- _AIM OF THE TASK_
Set down each line of the data exactly, but not the pictures.

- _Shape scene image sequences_
· · · · ·

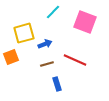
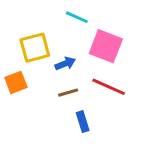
cyan line: (53, 12) -> (77, 17), turned 70
pink square: (85, 22) -> (106, 46), moved

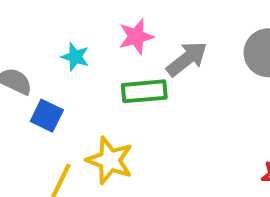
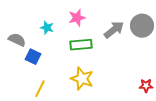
gray arrow: (187, 59) -> (114, 30), moved
yellow star: (110, 160) -> (82, 79), moved

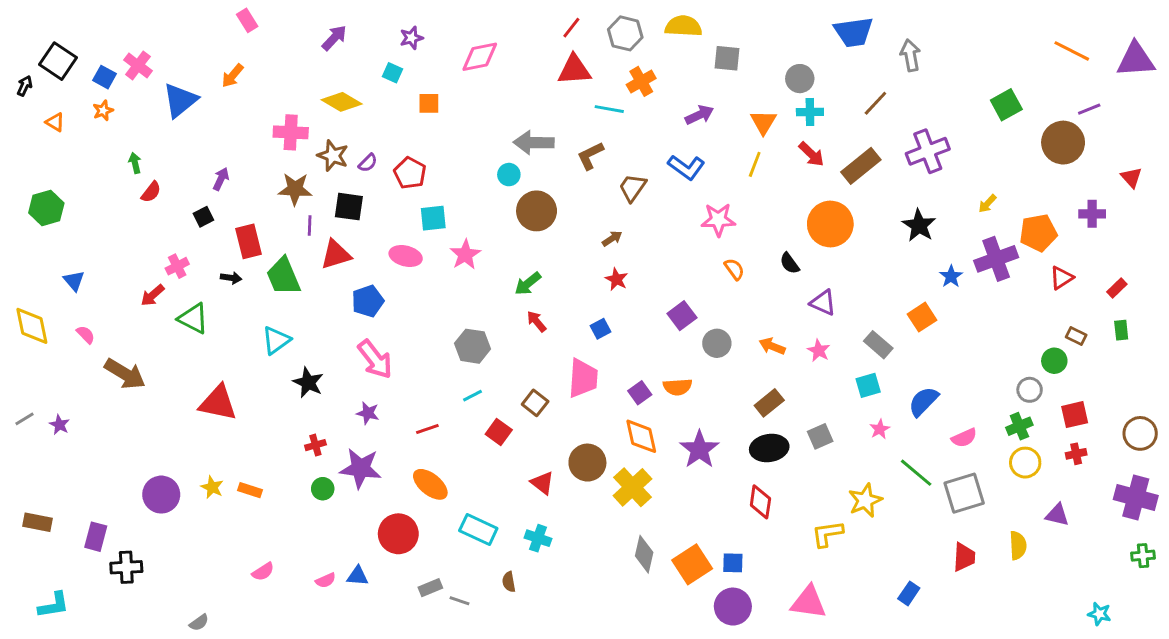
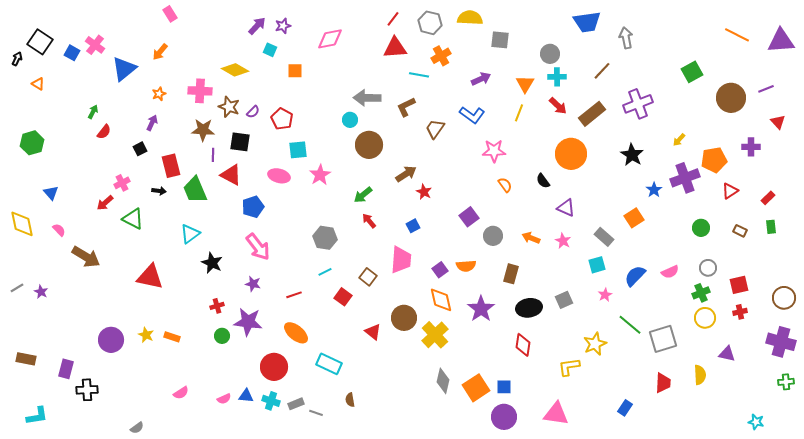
purple arrow: (334, 38) -> (257, 26), moved
purple line: (1089, 109) -> (766, 89), moved
orange star: (103, 111) -> (159, 94), moved
green arrow: (135, 163) -> (93, 112), turned 40
brown arrow: (612, 239) -> (406, 174), moved, size x1.5
red triangle: (336, 255) -> (231, 175), turned 45
green circle: (1054, 361) -> (701, 228), moved
brown rectangle: (769, 403) -> (511, 274), moved, turned -36
pink semicircle: (964, 438) -> (670, 272), moved
cyan cross: (538, 538) -> (271, 401), moved

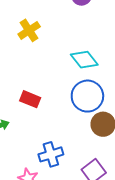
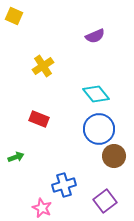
red rectangle: (30, 99) -> (39, 119), moved

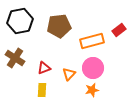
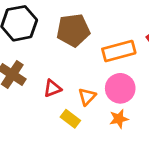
yellow rectangle: (42, 90) -> (70, 119), moved, turned -56

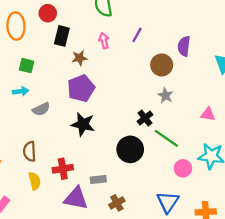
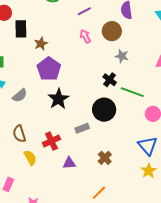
purple line: (137, 35) -> (84, 11), turned 48
pink arrow: (104, 41) -> (85, 36), moved
black star: (83, 124) -> (58, 99), turned -30
gray rectangle: (98, 180) -> (82, 128), moved
purple triangle: (76, 198) -> (69, 163), size x0.6

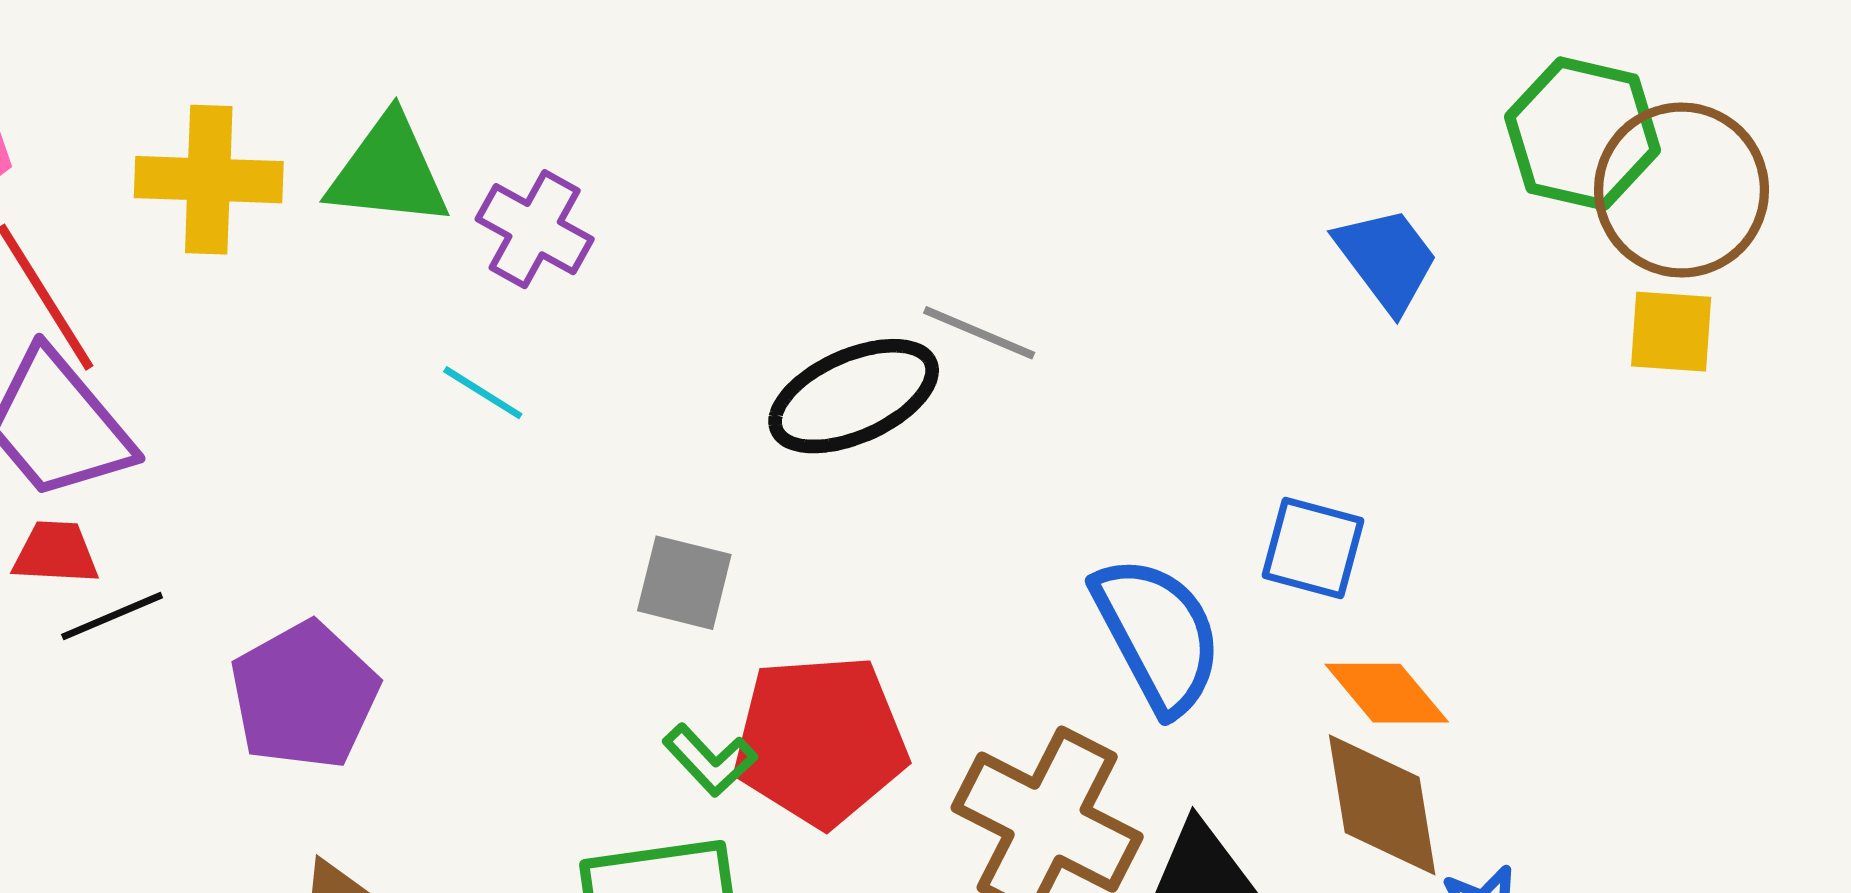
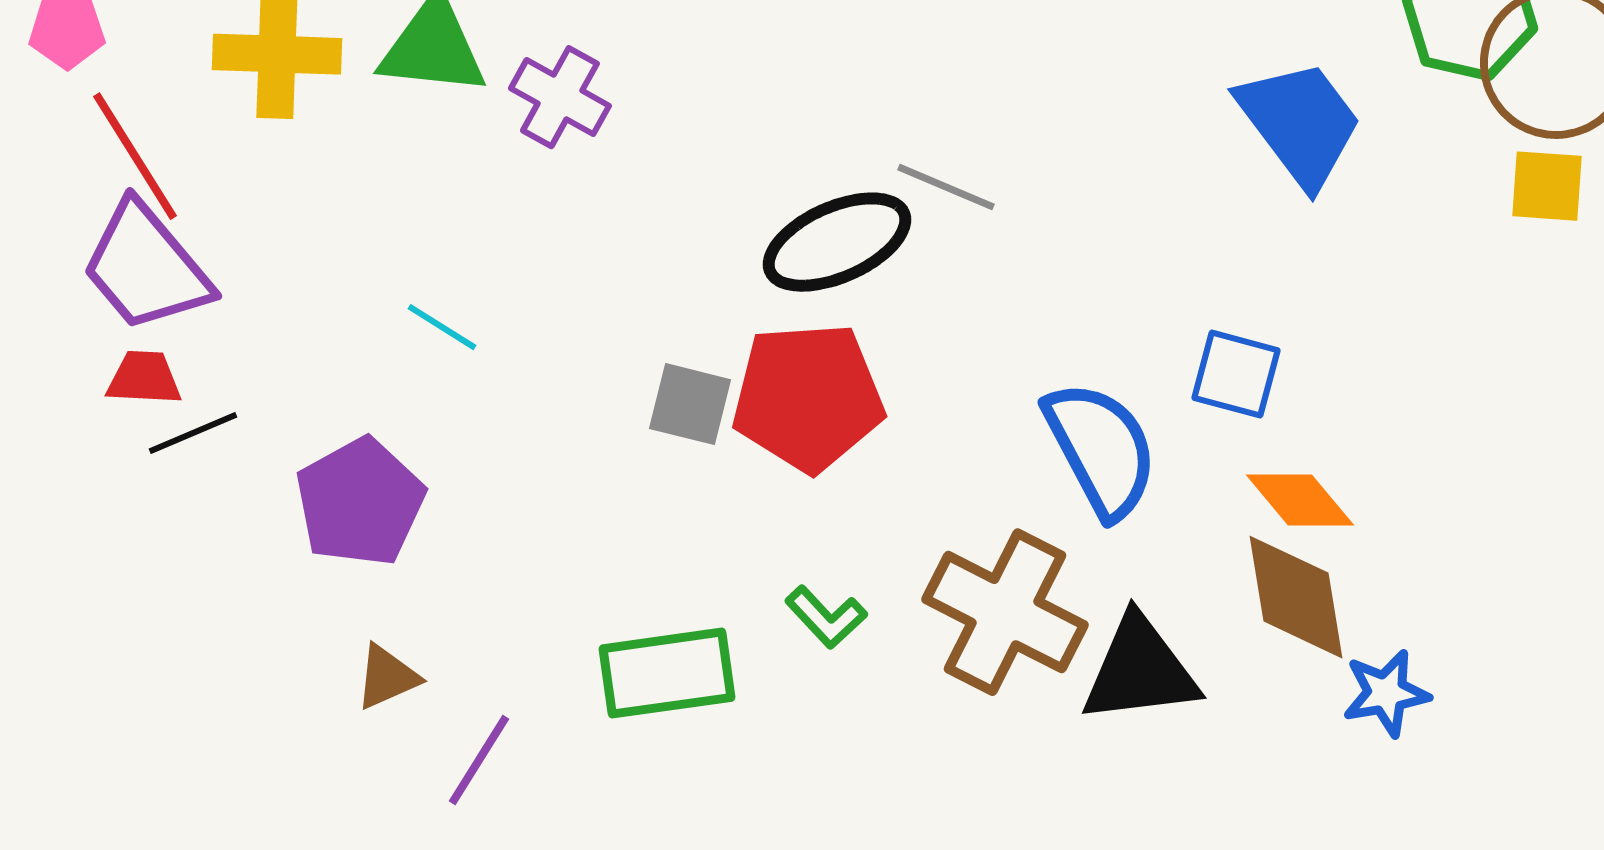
blue trapezoid: (1387, 259) -> (1300, 123), size x1.4
cyan line: (483, 393) -> (442, 327), moved
red pentagon: (820, 740) -> (808, 397), moved
green L-shape: (710, 760) -> (826, 617), moved

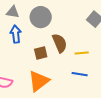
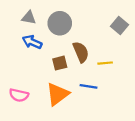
blue arrow: (16, 34) -> (32, 42), turned -60
blue line: (80, 74) -> (89, 86), moved

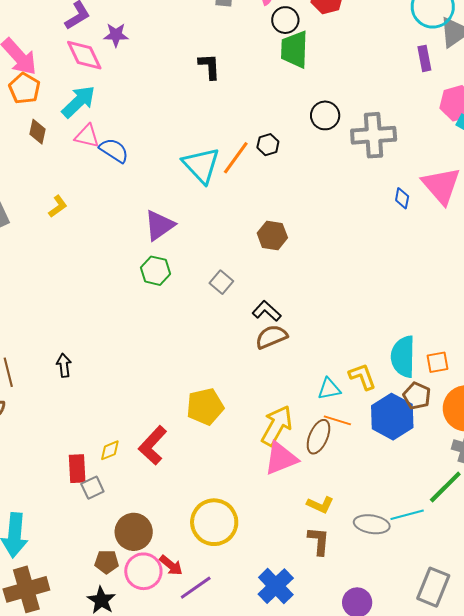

· · · · ·

- _EXERCISE OUTPUT_
cyan line: (53, 12) -> (77, 17), turned 70
pink square: (85, 22) -> (106, 46), moved

gray arrow: (187, 59) -> (114, 30), moved
yellow star: (110, 160) -> (82, 79), moved

purple arrow: (334, 38) -> (257, 26), moved
purple line: (1089, 109) -> (766, 89), moved
orange star: (103, 111) -> (159, 94), moved
green arrow: (135, 163) -> (93, 112), turned 40
brown arrow: (612, 239) -> (406, 174), moved, size x1.5
red triangle: (336, 255) -> (231, 175), turned 45
green circle: (1054, 361) -> (701, 228), moved
brown rectangle: (769, 403) -> (511, 274), moved, turned -36
pink semicircle: (964, 438) -> (670, 272), moved
cyan cross: (538, 538) -> (271, 401), moved

red rectangle: (30, 99) -> (39, 119), moved

yellow rectangle: (42, 90) -> (70, 119), moved, turned -56

purple line: (137, 35) -> (84, 11), turned 48
pink arrow: (104, 41) -> (85, 36), moved
black star: (83, 124) -> (58, 99), turned -30
gray rectangle: (98, 180) -> (82, 128), moved
purple triangle: (76, 198) -> (69, 163), size x0.6

blue trapezoid: (1387, 259) -> (1300, 123), size x1.4
cyan line: (483, 393) -> (442, 327), moved
red pentagon: (820, 740) -> (808, 397), moved
green L-shape: (710, 760) -> (826, 617), moved

blue arrow: (16, 34) -> (32, 42), turned -60
blue line: (80, 74) -> (89, 86), moved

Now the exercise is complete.